# [ASSIGNMENT]
In the following material, identify every line holding the string "pink" and return it.

BEGIN AVAILABLE DATA

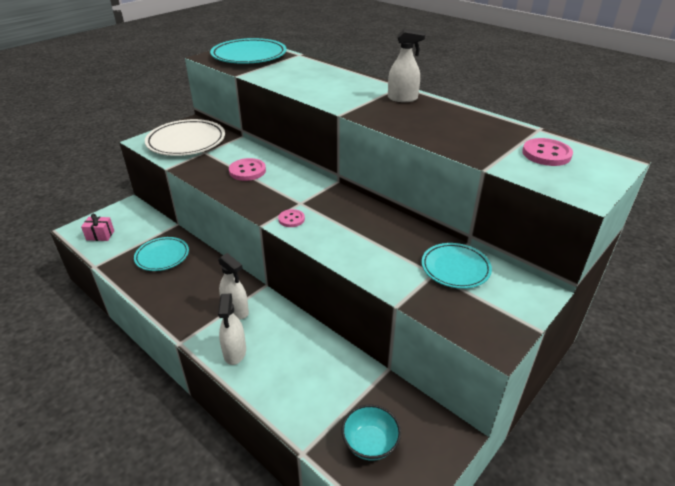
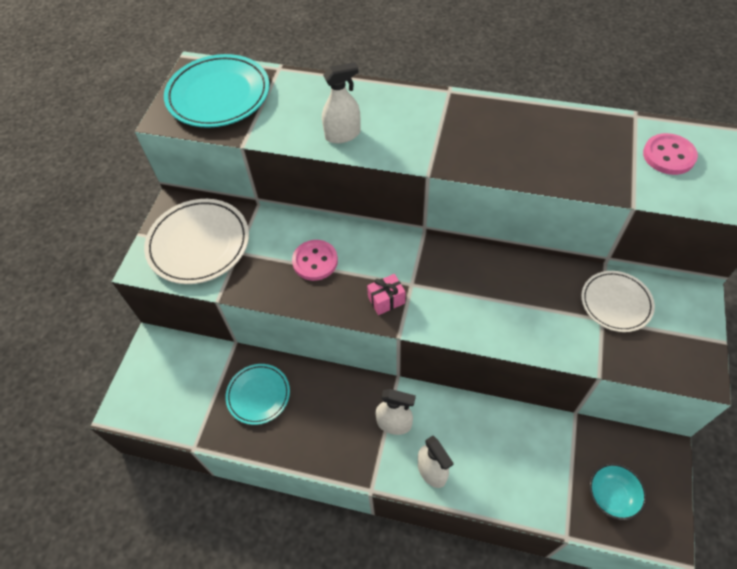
camera: 25 degrees left, 20 degrees up
(100, 235) = (159, 402): pink gift -> pink gift (386, 300)
(291, 219) = (422, 313): pink button -> none
(402, 98) = (469, 115): white spray bottle -> white spray bottle (343, 135)
(455, 268) = (616, 303): turquoise plate -> white plate

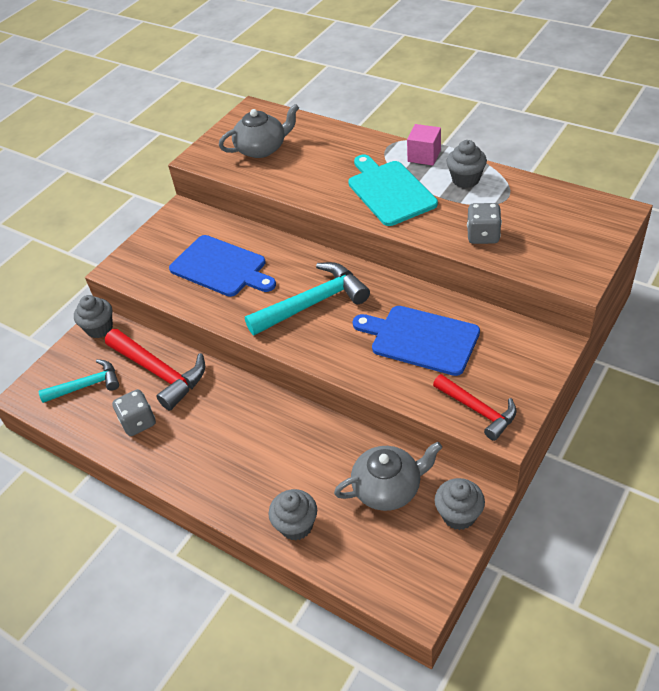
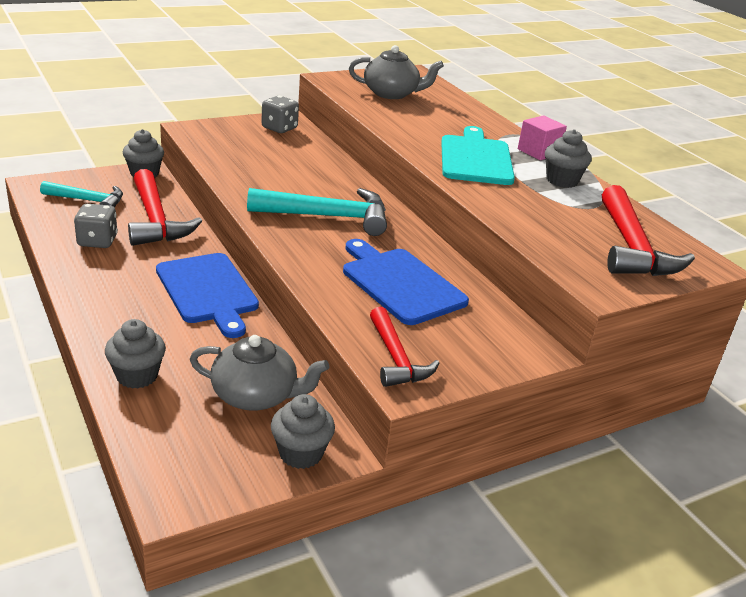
camera: 20 degrees right, 15 degrees down
(221, 267) = (276, 162): blue cutting board -> blue cutting board (208, 291)
(483, 235) = (533, 220): grey dice -> grey dice (279, 128)
(564, 225) = (632, 248): none -> red hammer

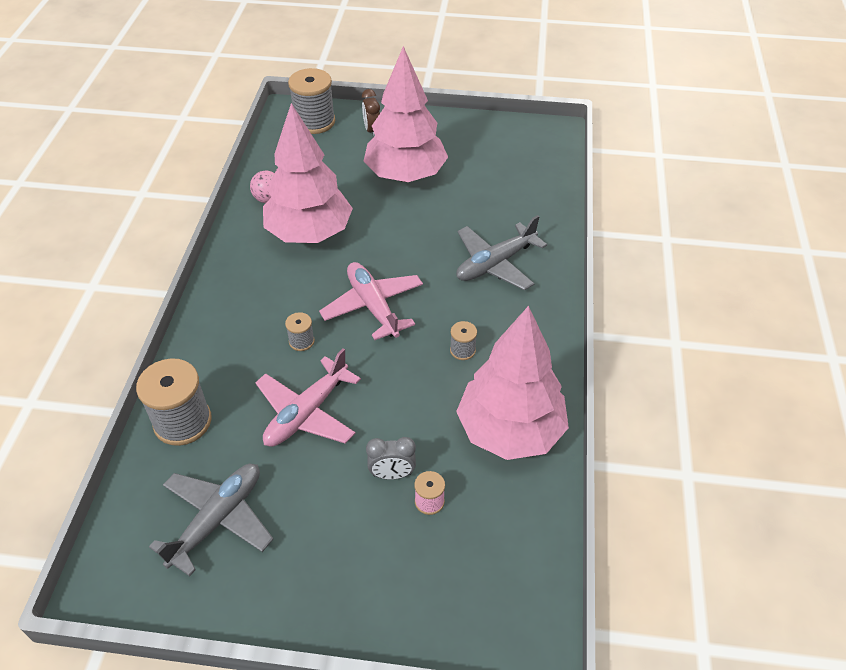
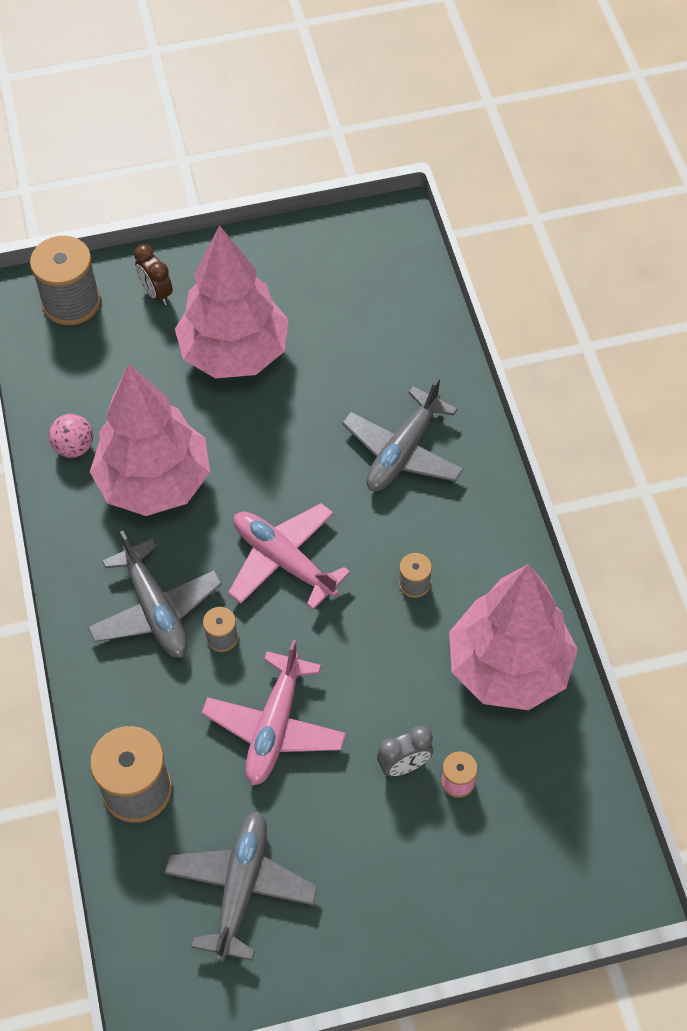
camera: 20 degrees left, 10 degrees up
(265, 309) = (155, 610): none -> grey plane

END AVAILABLE DATA

# [EXERCISE ANSWER]
(100, 235) = (159, 402): pink gift -> pink gift (386, 300)
(291, 219) = (422, 313): pink button -> none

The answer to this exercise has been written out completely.